(Text and item location entries)
· · · · · · ·

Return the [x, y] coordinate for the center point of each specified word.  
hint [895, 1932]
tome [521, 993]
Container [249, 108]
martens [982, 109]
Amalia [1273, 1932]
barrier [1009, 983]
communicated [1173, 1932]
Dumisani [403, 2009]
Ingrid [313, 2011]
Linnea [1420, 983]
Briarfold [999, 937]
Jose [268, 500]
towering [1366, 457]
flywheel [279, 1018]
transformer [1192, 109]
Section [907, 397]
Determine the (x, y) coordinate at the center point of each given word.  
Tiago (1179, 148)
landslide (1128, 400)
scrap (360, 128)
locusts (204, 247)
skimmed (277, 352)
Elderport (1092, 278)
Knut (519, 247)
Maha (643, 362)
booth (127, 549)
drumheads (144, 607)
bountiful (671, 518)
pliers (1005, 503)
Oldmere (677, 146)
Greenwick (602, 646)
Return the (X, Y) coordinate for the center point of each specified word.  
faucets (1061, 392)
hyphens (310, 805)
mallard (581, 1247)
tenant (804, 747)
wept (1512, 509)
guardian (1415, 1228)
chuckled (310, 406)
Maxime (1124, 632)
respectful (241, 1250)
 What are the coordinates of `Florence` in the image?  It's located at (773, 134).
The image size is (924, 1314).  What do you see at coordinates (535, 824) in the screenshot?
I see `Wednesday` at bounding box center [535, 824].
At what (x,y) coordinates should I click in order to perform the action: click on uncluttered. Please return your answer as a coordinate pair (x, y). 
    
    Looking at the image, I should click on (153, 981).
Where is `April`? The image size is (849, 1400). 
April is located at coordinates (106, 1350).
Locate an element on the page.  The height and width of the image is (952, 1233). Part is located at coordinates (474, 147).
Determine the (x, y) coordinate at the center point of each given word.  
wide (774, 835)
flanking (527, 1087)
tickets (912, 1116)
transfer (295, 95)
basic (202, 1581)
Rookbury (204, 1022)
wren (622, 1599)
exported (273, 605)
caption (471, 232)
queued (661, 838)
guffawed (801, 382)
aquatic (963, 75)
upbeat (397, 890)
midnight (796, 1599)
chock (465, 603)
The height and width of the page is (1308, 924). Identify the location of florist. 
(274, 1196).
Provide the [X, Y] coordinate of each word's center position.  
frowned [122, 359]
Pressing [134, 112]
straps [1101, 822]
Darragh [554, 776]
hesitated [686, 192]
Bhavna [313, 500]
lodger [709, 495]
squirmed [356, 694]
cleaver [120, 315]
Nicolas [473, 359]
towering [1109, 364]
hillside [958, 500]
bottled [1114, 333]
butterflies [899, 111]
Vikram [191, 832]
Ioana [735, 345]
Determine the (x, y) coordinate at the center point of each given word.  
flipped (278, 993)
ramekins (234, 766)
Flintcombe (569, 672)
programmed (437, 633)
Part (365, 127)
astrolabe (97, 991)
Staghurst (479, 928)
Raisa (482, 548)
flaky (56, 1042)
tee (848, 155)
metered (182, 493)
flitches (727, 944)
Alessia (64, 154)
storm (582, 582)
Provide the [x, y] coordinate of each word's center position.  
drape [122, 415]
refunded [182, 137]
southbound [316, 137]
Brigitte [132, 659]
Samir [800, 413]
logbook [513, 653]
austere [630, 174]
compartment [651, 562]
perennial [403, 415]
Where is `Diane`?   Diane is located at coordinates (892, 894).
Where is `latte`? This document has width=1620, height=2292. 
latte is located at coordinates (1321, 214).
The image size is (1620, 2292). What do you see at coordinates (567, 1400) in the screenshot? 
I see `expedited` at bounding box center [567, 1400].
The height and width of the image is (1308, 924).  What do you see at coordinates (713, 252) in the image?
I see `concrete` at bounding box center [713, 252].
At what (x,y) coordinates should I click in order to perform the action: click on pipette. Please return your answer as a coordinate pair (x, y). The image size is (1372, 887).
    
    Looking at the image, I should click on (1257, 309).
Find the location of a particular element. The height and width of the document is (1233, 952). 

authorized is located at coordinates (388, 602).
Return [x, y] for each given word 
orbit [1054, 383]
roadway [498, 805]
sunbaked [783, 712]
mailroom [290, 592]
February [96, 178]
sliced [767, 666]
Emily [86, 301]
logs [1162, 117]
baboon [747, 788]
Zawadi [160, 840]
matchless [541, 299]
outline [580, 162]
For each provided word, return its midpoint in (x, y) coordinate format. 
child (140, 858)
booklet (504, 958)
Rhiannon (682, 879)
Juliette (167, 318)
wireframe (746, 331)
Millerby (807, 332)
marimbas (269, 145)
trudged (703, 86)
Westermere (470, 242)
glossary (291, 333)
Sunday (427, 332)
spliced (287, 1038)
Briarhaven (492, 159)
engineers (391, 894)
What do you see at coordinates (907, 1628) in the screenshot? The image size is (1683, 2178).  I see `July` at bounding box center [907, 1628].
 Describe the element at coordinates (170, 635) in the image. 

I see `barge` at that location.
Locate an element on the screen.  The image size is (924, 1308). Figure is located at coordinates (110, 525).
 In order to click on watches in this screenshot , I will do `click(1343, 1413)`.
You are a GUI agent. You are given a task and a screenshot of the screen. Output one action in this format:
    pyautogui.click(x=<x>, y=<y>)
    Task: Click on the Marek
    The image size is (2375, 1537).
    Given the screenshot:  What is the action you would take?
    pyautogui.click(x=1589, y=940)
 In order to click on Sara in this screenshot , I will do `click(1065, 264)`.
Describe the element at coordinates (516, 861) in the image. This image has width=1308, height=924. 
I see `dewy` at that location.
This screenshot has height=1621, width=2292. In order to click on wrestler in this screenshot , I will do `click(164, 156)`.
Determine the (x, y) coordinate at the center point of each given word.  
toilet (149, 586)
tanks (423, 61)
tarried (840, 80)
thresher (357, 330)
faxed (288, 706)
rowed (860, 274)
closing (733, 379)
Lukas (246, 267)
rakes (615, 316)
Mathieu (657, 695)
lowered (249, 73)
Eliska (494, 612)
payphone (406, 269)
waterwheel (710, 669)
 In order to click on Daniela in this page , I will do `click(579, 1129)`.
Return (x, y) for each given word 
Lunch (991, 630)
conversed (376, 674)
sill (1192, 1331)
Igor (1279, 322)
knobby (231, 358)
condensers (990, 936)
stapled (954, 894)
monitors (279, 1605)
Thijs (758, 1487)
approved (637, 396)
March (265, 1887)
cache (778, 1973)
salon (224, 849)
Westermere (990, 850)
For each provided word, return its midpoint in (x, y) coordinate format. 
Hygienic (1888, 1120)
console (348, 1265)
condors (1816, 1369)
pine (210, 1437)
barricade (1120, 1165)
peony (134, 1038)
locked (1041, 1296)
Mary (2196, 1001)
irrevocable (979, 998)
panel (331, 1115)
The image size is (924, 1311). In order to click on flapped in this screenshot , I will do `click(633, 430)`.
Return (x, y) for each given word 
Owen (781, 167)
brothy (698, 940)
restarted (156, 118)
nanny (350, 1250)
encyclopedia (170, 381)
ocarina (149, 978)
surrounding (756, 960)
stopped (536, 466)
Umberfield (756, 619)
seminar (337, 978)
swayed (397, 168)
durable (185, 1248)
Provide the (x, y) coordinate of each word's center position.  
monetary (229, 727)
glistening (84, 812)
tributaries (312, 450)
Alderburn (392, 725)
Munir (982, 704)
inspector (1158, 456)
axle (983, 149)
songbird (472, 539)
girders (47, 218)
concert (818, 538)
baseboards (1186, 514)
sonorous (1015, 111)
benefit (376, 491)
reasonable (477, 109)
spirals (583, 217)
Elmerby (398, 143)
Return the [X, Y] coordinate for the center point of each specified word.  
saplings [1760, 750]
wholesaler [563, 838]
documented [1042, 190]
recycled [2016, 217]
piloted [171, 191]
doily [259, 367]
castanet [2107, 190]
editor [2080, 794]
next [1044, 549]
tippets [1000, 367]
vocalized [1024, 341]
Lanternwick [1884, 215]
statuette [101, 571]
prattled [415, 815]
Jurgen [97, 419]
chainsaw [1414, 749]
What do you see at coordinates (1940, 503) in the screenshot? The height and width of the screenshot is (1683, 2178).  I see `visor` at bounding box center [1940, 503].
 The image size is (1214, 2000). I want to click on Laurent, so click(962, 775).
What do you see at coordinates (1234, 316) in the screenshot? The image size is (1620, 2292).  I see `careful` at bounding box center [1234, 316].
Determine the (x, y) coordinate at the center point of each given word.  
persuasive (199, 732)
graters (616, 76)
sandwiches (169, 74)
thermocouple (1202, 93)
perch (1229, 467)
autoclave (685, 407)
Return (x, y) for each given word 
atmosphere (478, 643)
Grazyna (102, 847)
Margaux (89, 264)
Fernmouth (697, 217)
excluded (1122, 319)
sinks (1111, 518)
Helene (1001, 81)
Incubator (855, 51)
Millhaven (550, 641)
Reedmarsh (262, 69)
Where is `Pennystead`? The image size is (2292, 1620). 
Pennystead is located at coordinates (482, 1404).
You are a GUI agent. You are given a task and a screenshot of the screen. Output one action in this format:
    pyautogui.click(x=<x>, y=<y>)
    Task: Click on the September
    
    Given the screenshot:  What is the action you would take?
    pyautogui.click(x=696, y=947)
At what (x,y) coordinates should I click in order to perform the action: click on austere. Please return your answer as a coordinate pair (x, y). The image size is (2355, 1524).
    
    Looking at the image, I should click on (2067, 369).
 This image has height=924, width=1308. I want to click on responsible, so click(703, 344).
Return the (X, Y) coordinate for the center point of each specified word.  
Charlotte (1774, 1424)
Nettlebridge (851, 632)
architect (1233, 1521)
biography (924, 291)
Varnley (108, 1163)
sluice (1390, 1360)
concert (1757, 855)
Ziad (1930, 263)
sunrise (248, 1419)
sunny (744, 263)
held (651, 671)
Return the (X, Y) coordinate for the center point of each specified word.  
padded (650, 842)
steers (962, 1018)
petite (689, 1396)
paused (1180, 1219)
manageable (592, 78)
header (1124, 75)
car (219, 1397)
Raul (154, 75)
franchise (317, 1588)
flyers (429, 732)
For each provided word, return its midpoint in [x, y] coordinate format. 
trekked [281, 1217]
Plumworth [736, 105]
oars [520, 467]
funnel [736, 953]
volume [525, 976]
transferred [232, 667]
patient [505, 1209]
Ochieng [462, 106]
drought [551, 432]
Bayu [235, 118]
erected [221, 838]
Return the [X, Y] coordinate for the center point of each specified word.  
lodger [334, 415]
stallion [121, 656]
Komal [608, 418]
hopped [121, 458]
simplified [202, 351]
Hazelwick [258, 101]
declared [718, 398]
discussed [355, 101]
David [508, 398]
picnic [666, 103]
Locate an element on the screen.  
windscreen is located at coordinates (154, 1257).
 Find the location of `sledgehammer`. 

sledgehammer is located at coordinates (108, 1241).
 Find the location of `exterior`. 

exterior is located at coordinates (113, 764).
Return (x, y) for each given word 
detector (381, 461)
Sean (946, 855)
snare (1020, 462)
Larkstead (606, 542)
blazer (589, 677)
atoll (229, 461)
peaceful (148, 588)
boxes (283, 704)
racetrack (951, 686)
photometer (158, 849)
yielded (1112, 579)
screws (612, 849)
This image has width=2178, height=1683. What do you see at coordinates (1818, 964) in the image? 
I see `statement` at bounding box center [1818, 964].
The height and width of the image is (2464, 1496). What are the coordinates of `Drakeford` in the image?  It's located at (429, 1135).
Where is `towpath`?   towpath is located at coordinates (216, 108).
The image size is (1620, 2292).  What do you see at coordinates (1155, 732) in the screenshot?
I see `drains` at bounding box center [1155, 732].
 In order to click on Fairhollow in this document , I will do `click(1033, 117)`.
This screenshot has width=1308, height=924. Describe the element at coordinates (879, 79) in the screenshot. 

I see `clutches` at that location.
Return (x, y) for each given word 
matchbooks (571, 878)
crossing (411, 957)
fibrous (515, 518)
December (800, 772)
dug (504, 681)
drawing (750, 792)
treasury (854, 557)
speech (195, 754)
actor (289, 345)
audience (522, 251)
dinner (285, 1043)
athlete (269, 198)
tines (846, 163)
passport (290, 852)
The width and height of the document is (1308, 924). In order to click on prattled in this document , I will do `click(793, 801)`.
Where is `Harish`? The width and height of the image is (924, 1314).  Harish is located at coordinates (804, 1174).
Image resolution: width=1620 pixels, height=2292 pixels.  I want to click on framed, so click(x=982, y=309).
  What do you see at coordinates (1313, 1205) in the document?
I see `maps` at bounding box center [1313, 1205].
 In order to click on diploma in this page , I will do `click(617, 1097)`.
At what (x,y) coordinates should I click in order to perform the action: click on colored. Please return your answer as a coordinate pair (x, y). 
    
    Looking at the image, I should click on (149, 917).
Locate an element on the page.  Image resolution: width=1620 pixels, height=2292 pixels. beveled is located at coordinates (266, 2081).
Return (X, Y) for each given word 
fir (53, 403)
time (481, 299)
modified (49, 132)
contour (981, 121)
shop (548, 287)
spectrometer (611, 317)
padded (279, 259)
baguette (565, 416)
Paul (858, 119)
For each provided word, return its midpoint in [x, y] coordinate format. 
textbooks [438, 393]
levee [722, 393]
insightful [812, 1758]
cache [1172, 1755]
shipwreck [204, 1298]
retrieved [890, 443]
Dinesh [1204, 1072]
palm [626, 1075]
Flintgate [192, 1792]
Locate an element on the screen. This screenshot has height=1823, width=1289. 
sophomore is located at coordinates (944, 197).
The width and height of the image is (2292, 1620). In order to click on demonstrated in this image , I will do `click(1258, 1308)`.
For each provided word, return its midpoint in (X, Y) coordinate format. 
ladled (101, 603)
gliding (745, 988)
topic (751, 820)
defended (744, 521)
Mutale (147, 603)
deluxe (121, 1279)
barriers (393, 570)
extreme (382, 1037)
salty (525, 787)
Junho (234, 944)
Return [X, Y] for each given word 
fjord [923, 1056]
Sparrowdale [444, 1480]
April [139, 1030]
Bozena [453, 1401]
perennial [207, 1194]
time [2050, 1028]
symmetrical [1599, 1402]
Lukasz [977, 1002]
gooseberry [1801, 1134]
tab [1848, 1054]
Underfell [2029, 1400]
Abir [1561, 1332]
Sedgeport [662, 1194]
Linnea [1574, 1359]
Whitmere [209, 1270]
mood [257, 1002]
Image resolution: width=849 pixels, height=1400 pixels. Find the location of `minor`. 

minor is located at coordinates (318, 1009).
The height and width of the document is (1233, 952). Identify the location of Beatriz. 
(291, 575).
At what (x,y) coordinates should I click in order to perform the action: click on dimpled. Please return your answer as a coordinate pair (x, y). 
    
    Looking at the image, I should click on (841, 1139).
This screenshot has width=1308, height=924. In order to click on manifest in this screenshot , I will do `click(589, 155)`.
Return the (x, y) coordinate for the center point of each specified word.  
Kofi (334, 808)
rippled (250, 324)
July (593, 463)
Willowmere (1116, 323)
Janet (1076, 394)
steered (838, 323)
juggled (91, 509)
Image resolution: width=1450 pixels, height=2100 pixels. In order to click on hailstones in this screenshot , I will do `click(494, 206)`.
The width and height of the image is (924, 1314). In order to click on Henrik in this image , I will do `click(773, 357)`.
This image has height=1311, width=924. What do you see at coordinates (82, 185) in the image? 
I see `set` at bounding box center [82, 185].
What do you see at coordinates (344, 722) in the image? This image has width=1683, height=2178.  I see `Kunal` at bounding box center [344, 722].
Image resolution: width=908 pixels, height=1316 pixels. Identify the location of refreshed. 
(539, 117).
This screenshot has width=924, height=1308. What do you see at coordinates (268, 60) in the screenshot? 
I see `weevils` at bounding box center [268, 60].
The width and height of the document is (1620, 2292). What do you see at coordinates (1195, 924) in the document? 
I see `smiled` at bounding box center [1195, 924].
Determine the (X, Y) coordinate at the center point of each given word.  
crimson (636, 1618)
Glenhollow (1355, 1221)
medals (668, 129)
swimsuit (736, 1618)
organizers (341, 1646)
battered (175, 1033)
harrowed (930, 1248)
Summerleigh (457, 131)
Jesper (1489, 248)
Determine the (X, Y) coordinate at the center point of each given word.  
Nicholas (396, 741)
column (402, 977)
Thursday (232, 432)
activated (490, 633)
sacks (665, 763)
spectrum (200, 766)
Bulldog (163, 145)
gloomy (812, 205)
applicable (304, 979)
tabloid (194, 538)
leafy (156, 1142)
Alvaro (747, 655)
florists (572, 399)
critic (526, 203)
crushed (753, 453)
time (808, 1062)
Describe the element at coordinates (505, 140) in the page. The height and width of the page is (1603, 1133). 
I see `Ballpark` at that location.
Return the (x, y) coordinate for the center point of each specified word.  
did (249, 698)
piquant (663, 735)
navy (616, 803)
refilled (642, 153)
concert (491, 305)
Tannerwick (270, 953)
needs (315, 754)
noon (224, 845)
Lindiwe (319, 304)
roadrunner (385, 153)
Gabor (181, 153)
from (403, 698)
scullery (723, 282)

· · · · · · ·

Gather every line in the data above that contains the string "pyautogui" and list those lines in the order they appear.

    pyautogui.click(x=<x>, y=<y>)
    pyautogui.click(x=1589, y=940)
    pyautogui.click(x=<x>, y=<y>)
    pyautogui.click(x=696, y=947)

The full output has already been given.